━━━━━ DATA SHOWN
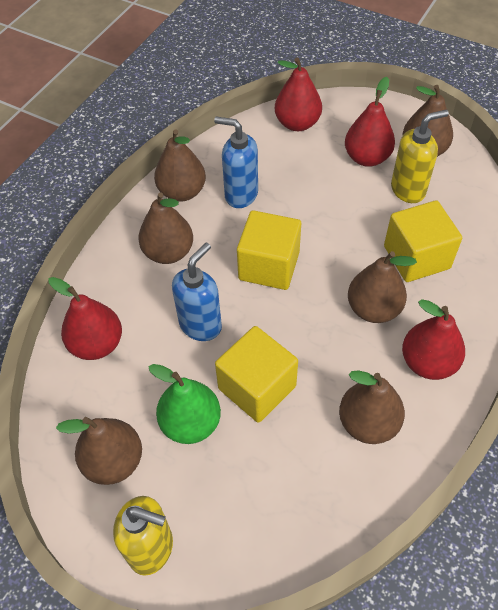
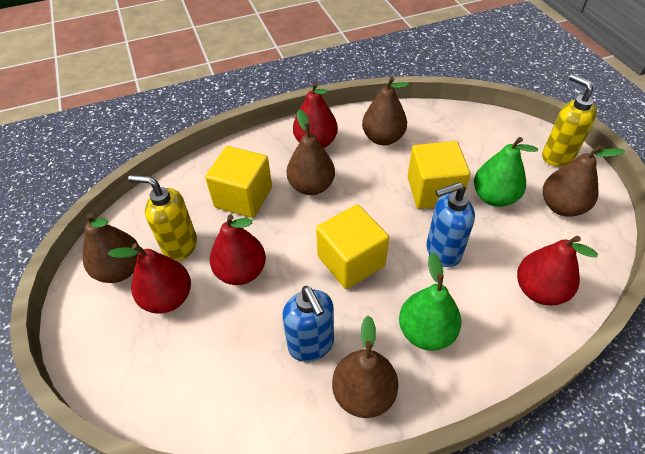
camera: 140 degrees left, 5 degrees down
(168, 252) = (426, 332): brown pear -> green pear
(297, 123) = (172, 391): red pear -> red pear (241, 272)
━━━━━━━━━━
> **AIM OF THE TASK**: Among the lines of the preceding data, which ones hold the word "pear"? List them.

> **SOLUTION TO THE PROBLEM**:
(168, 252) = (426, 332): brown pear -> green pear
(297, 123) = (172, 391): red pear -> red pear (241, 272)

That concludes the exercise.